-------- Extracted information

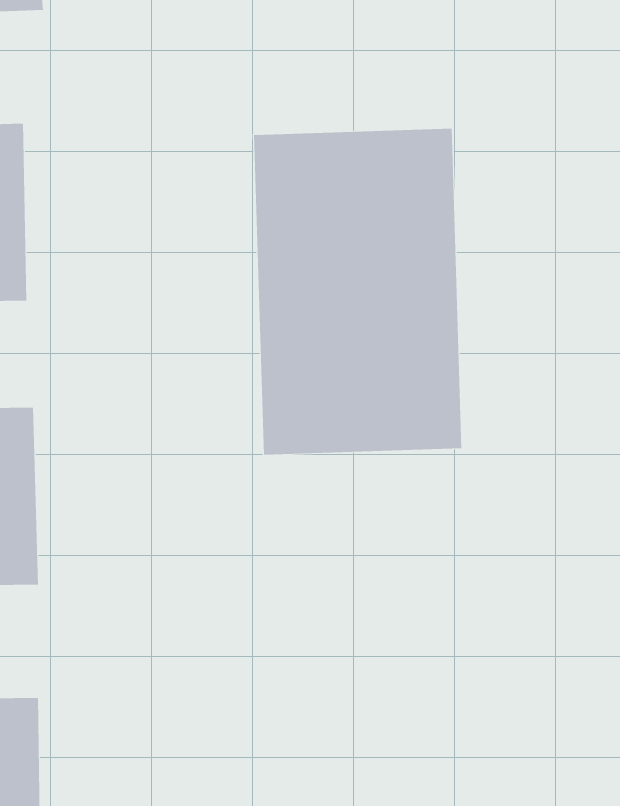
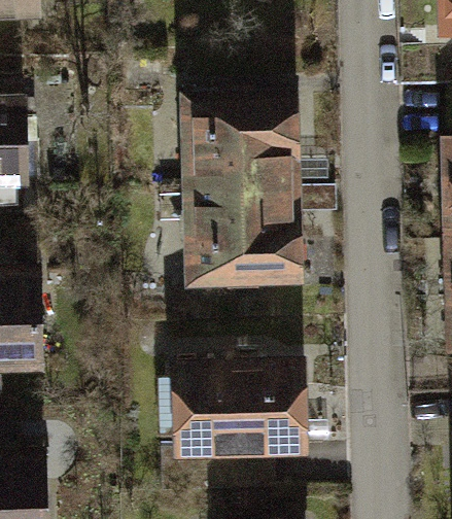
building: none -> [173,356,316,457]

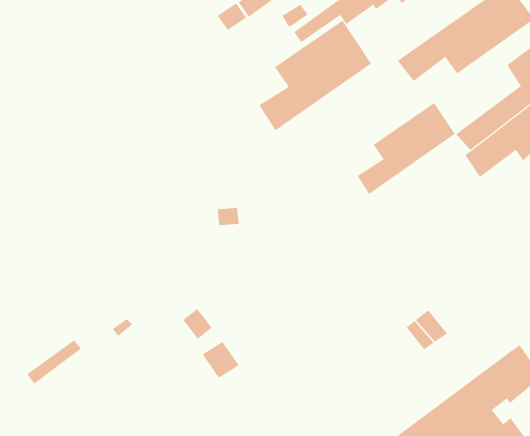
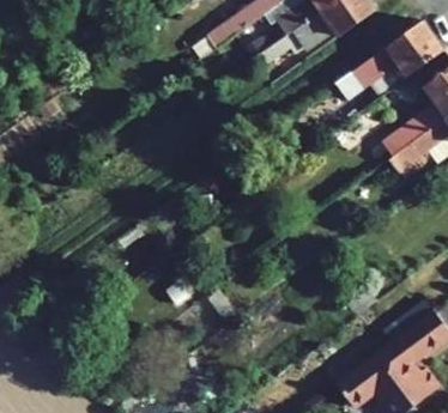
building: [259,20,372,131] -> none
building: [357,102,455,195] -> none

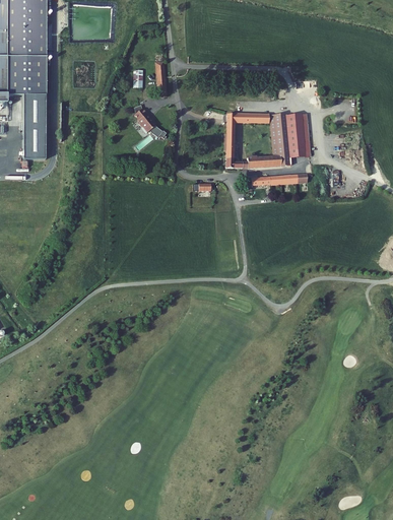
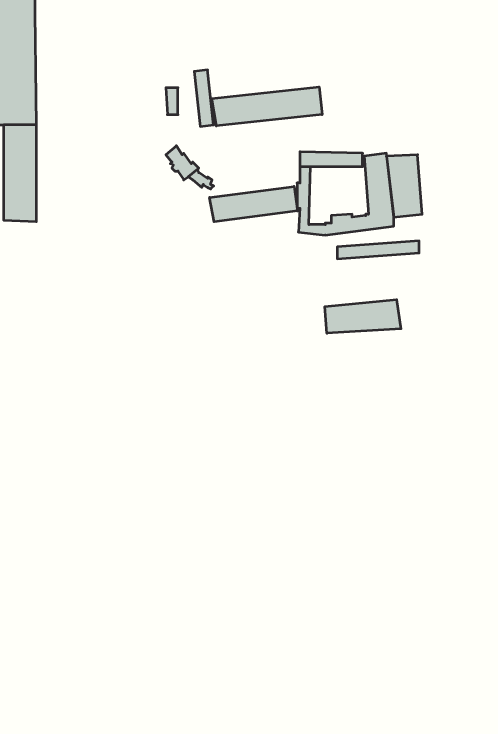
building: none -> [212,87,322,126]
building: none -> [210,186,297,222]
building: none -> [325,300,401,333]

----------------

Job item:
Output all the material above exactly once more, leaving every picture out.

Response below:
building: none -> [173,356,316,457]

building: [259,20,372,131] -> none
building: [357,102,455,195] -> none

building: none -> [212,87,322,126]
building: none -> [210,186,297,222]
building: none -> [325,300,401,333]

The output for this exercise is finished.